Task material Block Start

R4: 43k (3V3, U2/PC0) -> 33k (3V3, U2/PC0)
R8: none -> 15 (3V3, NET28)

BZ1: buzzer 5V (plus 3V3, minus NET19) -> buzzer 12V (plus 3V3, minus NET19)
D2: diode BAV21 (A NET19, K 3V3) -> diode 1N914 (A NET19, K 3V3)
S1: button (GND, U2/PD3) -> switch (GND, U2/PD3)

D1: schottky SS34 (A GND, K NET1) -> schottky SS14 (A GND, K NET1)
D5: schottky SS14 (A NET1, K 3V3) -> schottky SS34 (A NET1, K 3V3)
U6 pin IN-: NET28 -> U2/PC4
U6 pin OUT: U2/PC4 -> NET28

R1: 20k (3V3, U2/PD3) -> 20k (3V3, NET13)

Task material Block End

▶ **Goal of the exercise**
Looking at the records above, tally the lines holding "schottky" and reply with that number only.

▶ **Exercise response**
2